# What needs to be done
Show every line in the records below that contains the word "trapezoid".

Colored geometric primitive data:
--------------------
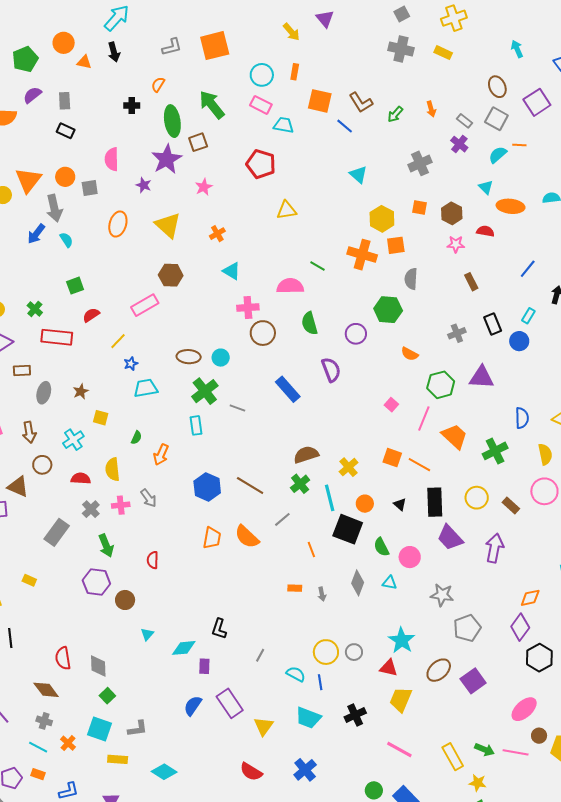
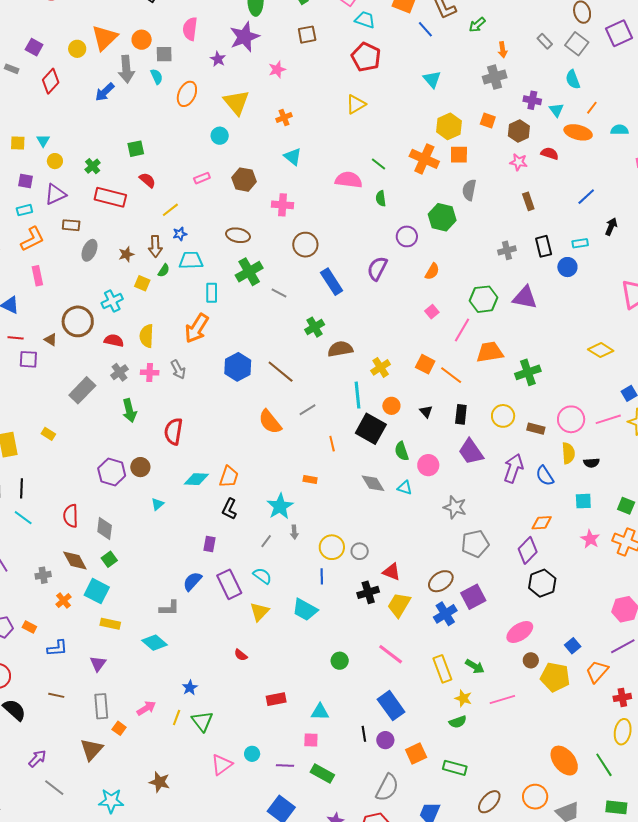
orange arrow: (431, 109) -> (503, 50), moved
brown square: (198, 142) -> (307, 35), moved
purple cross: (459, 144) -> (532, 100), moved, turned -36
orange line: (519, 145) -> (592, 108), moved, turned -64
cyan semicircle: (498, 155) -> (573, 79), turned -78
red pentagon: (261, 164) -> (366, 57), moved
yellow triangle: (287, 210) -> (356, 104), turned -30
cyan semicircle: (66, 240) -> (157, 77), moved
brown hexagon: (171, 275) -> (244, 180), moved
pink rectangle: (145, 305) -> (202, 178), size x0.6
pink cross: (248, 308) -> (283, 205), moved
red semicircle: (91, 315) -> (147, 180), turned 66
cyan rectangle: (528, 316) -> (580, 243), turned 42
green semicircle: (309, 323) -> (381, 198), moved, size x0.7
brown circle: (263, 333) -> (305, 245), moved
orange semicircle: (410, 354) -> (432, 271), moved, turned -96
cyan circle: (221, 358) -> (220, 136), moved
purple semicircle: (331, 370) -> (377, 268), turned -140
blue semicircle: (522, 418) -> (545, 476), moved, turned 140
cyan rectangle: (196, 425) -> (212, 293), moved
brown arrow: (29, 432) -> (155, 246), moved
orange trapezoid: (455, 436) -> (490, 352), turned -60
green semicircle: (136, 438) -> (164, 270), moved
yellow semicircle: (545, 454) -> (568, 453), moved
orange arrow: (161, 455) -> (197, 328), size x1.4
brown circle: (42, 465) -> (78, 321), size x1.6
green cross: (300, 484) -> (315, 327), moved
brown triangle: (18, 487) -> (51, 340), size x0.6
black rectangle: (435, 502) -> (461, 414), size x0.7
brown rectangle: (511, 505) -> (536, 429), turned -36
orange trapezoid: (212, 538) -> (229, 477), moved
red semicircle: (153, 560) -> (173, 431), size x1.5
purple hexagon: (96, 582) -> (112, 472), moved
gray diamond: (358, 583) -> (373, 483), turned -60
gray arrow: (322, 594) -> (294, 532), moved
cyan star: (402, 640) -> (280, 506), moved
cyan diamond: (184, 648) -> (196, 479), moved
cyan semicircle: (296, 674) -> (262, 576), moved
brown diamond: (46, 690) -> (75, 561), moved
black cross: (355, 715) -> (368, 592), moved
gray cross: (44, 721) -> (43, 575), turned -35
gray L-shape: (138, 729) -> (169, 608), moved
cyan line: (38, 747) -> (23, 518), moved
pink line: (516, 752) -> (502, 700), moved, turned -35
blue cross: (305, 770) -> (445, 614), moved
red semicircle: (251, 772) -> (241, 655), size x0.6
green circle: (374, 790) -> (340, 661), moved

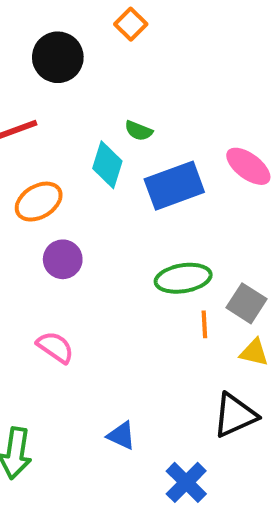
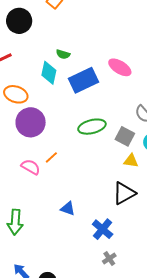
orange ellipse: (39, 202) -> (16, 94), turned 55
purple circle: (63, 259) -> (31, 122), size x1.5
orange line: (204, 324) -> (51, 157), moved, turned 56

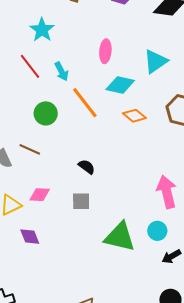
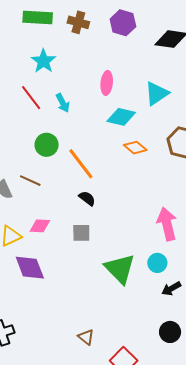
orange line: (85, 103) -> (81, 164), moved
purple diamond: (30, 237) -> (30, 268), size x1.5
green triangle: (120, 237) -> (120, 269), turned 32

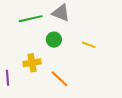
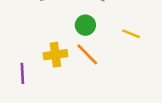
orange line: (59, 79) -> (87, 54), moved

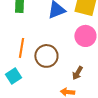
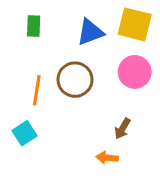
--------------------
# Result
orange trapezoid: (455, 436) -> (490, 352), turned -60
orange trapezoid: (212, 538) -> (229, 477), moved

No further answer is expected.